'''
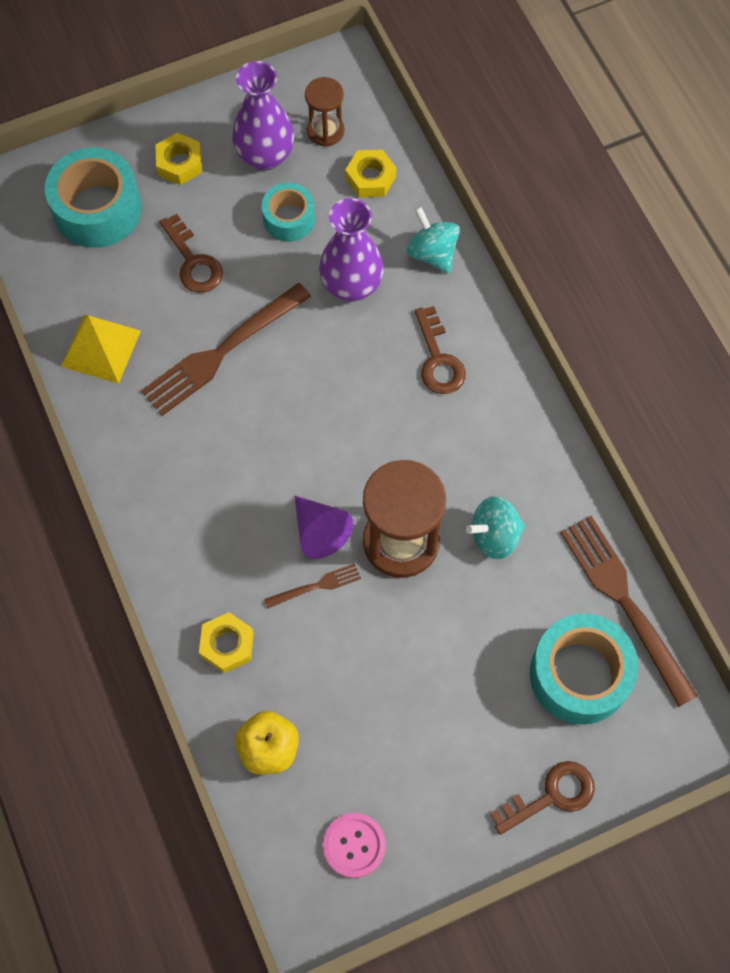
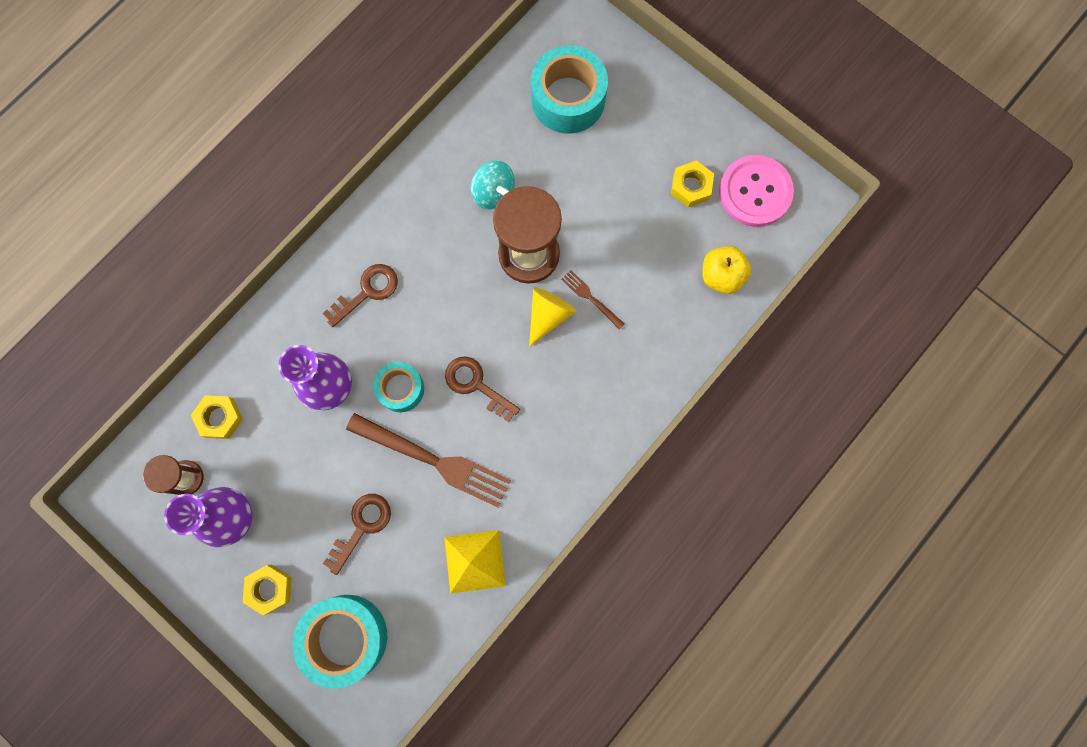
camera: 115 degrees left, 10 degrees up
(227, 645) = (665, 339): yellow nut -> yellow nut (691, 186)
(289, 219) = (287, 467): turquoise tape -> turquoise tape (400, 389)
(319, 531) = (548, 315): purple cone -> yellow cone
(354, 845) = (755, 192): pink button -> pink button, size x1.60
(432, 253) = (273, 337): turquoise spinning top -> none
(551, 796) = (658, 85): brown key -> brown key (476, 385)
(624, 602) = (502, 90): brown fork -> none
'''
▶ TASK GOAL
Retype, exactly and only, the lines running from the one with "(319, 531) = (548, 315): purple" through the final line of the listing above.

▶ ANSWER TO THIS TASK
(319, 531) = (548, 315): purple cone -> yellow cone
(354, 845) = (755, 192): pink button -> pink button, size x1.60
(432, 253) = (273, 337): turquoise spinning top -> none
(551, 796) = (658, 85): brown key -> brown key (476, 385)
(624, 602) = (502, 90): brown fork -> none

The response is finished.